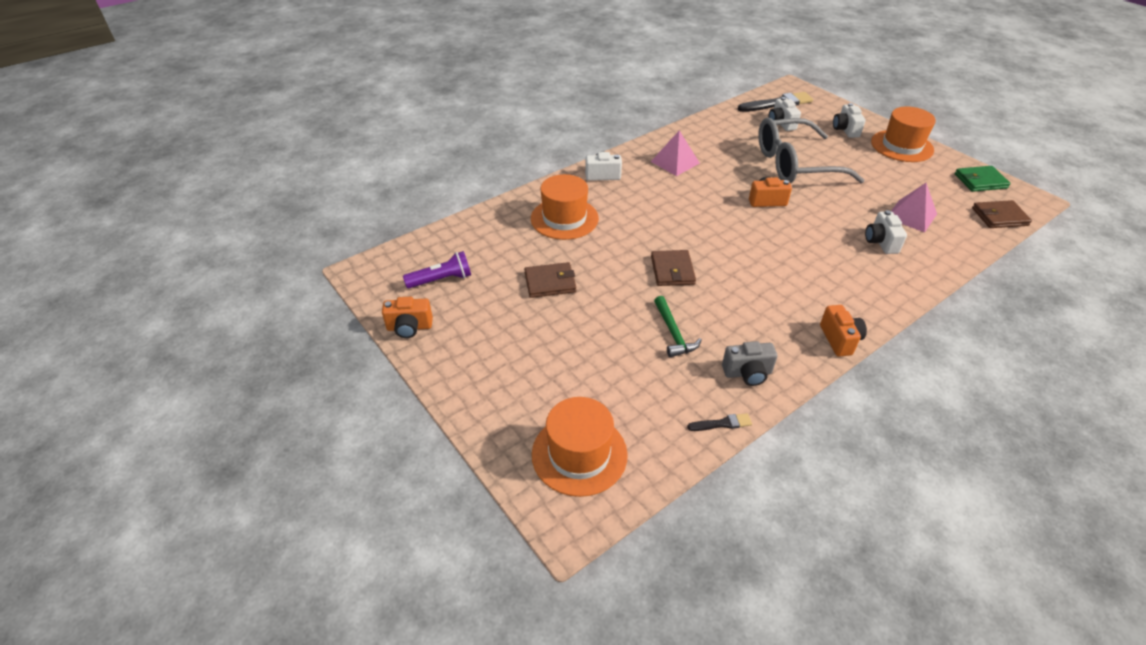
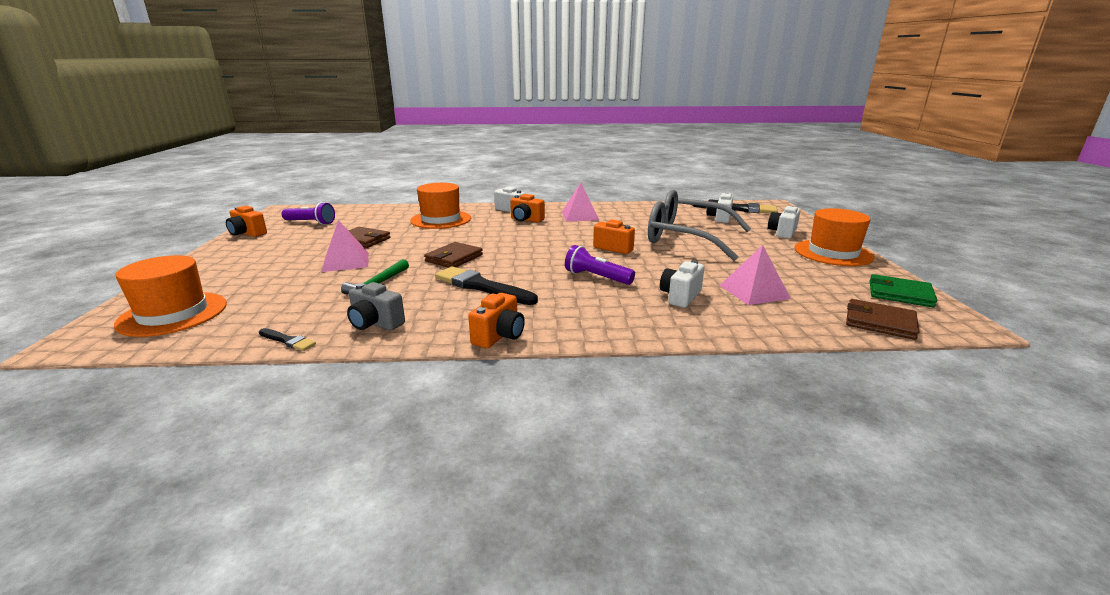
camera: 35 degrees right, 20 degrees down
(593, 319) = (346, 262): none -> pink pyramid
(640, 187) = (526, 220): none -> orange camera
(750, 295) = (482, 287): none -> black brush
(806, 245) = (596, 277): none -> purple flashlight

────────────────────────────────────────

* **Problem to solve**
Starting at the line that holds "(750, 295) = (482, 287): none -> black brush", set down each line exactly through the last line of the records above, and no others.

* **Problem solution**
(750, 295) = (482, 287): none -> black brush
(806, 245) = (596, 277): none -> purple flashlight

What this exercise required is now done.